Task requirements: Every entry below is to be copied exactly, with nothing left out.

Collected data:
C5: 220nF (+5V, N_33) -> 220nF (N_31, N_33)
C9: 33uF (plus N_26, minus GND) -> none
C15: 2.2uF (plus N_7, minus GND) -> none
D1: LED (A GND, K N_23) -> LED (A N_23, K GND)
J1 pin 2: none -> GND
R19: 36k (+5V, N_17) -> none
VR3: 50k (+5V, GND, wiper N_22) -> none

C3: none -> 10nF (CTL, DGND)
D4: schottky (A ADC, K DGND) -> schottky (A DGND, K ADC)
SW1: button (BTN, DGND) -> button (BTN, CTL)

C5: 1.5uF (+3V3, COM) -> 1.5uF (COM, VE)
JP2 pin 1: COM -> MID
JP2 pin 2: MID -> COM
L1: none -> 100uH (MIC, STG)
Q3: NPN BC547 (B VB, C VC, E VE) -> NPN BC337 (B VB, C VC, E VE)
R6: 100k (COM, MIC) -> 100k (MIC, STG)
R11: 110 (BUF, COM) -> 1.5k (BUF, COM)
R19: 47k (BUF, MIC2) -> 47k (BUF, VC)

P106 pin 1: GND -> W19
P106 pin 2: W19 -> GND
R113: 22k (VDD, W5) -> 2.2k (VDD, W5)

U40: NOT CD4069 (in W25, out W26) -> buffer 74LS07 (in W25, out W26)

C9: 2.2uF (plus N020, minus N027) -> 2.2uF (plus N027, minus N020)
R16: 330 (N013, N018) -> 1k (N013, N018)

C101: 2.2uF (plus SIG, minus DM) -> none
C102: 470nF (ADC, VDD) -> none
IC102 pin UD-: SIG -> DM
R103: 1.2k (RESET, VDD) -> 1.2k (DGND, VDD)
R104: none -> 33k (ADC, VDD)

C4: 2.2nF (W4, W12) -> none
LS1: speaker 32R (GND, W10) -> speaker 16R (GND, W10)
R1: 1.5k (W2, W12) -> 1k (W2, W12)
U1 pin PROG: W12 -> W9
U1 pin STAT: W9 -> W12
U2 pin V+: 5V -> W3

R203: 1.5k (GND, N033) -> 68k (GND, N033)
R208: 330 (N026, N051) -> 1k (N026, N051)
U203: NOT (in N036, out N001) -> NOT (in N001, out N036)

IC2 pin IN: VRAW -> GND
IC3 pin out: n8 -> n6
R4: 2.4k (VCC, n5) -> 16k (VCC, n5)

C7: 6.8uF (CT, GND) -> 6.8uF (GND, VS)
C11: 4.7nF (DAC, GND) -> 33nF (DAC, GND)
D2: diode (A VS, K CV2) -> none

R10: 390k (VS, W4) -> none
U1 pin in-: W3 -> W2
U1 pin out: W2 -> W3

Output for this exercise:
C5: 220nF (+5V, N_33) -> 220nF (N_31, N_33)
C9: 33uF (plus N_26, minus GND) -> none
C15: 2.2uF (plus N_7, minus GND) -> none
D1: LED (A GND, K N_23) -> LED (A N_23, K GND)
J1 pin 2: none -> GND
R19: 36k (+5V, N_17) -> none
VR3: 50k (+5V, GND, wiper N_22) -> none

C3: none -> 10nF (CTL, DGND)
D4: schottky (A ADC, K DGND) -> schottky (A DGND, K ADC)
SW1: button (BTN, DGND) -> button (BTN, CTL)

C5: 1.5uF (+3V3, COM) -> 1.5uF (COM, VE)
JP2 pin 1: COM -> MID
JP2 pin 2: MID -> COM
L1: none -> 100uH (MIC, STG)
Q3: NPN BC547 (B VB, C VC, E VE) -> NPN BC337 (B VB, C VC, E VE)
R6: 100k (COM, MIC) -> 100k (MIC, STG)
R11: 110 (BUF, COM) -> 1.5k (BUF, COM)
R19: 47k (BUF, MIC2) -> 47k (BUF, VC)

P106 pin 1: GND -> W19
P106 pin 2: W19 -> GND
R113: 22k (VDD, W5) -> 2.2k (VDD, W5)

U40: NOT CD4069 (in W25, out W26) -> buffer 74LS07 (in W25, out W26)

C9: 2.2uF (plus N020, minus N027) -> 2.2uF (plus N027, minus N020)
R16: 330 (N013, N018) -> 1k (N013, N018)

C101: 2.2uF (plus SIG, minus DM) -> none
C102: 470nF (ADC, VDD) -> none
IC102 pin UD-: SIG -> DM
R103: 1.2k (RESET, VDD) -> 1.2k (DGND, VDD)
R104: none -> 33k (ADC, VDD)

C4: 2.2nF (W4, W12) -> none
LS1: speaker 32R (GND, W10) -> speaker 16R (GND, W10)
R1: 1.5k (W2, W12) -> 1k (W2, W12)
U1 pin PROG: W12 -> W9
U1 pin STAT: W9 -> W12
U2 pin V+: 5V -> W3

R203: 1.5k (GND, N033) -> 68k (GND, N033)
R208: 330 (N026, N051) -> 1k (N026, N051)
U203: NOT (in N036, out N001) -> NOT (in N001, out N036)

IC2 pin IN: VRAW -> GND
IC3 pin out: n8 -> n6
R4: 2.4k (VCC, n5) -> 16k (VCC, n5)

C7: 6.8uF (CT, GND) -> 6.8uF (GND, VS)
C11: 4.7nF (DAC, GND) -> 33nF (DAC, GND)
D2: diode (A VS, K CV2) -> none

R10: 390k (VS, W4) -> none
U1 pin in-: W3 -> W2
U1 pin out: W2 -> W3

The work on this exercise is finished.